**TASK STATEMENT**: Below this line is a set of entries; quote exactly the lines from the line that contains "brown calculator: 5 -> 3" to the line that contains "pink hammer: 3 -> 2", both lines included.

**INPUT DATA**:
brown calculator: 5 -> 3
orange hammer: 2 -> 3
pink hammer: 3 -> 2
---
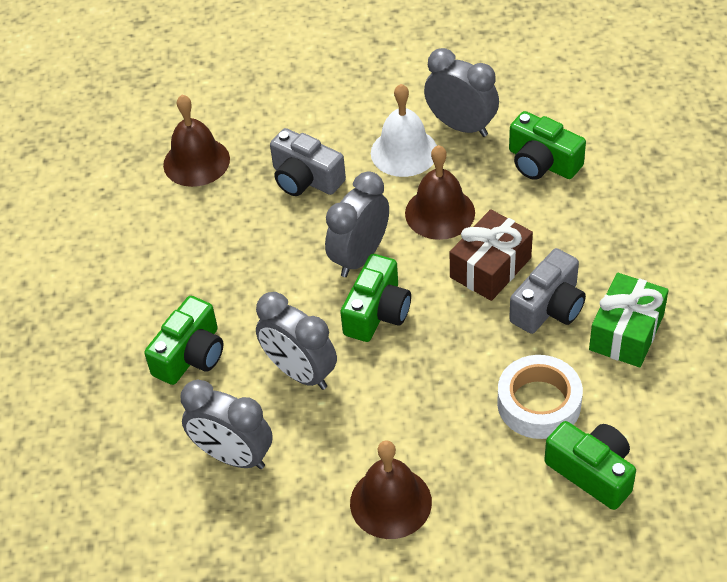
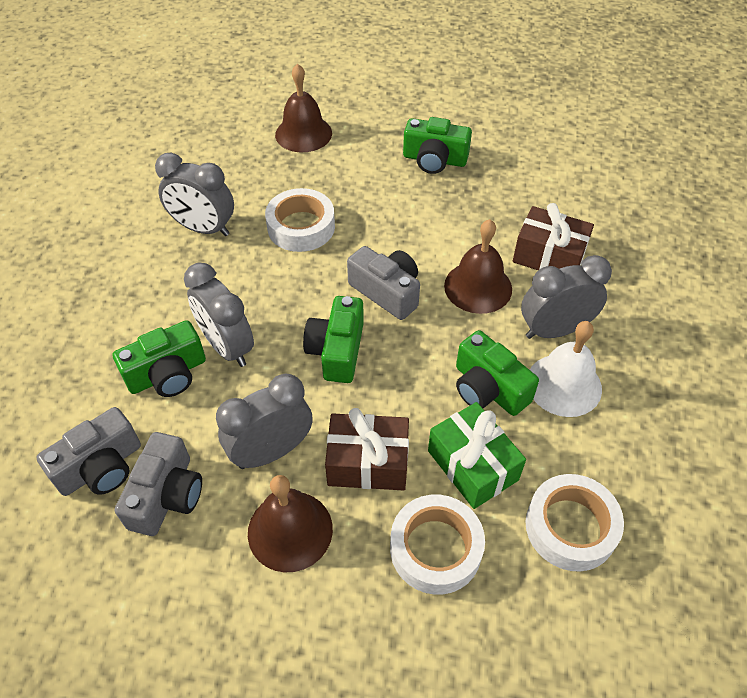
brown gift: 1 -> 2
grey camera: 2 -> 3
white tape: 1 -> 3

**EXERCISE ANSWER**:
brown calculator: 5 -> 3
orange hammer: 2 -> 3
pink hammer: 3 -> 2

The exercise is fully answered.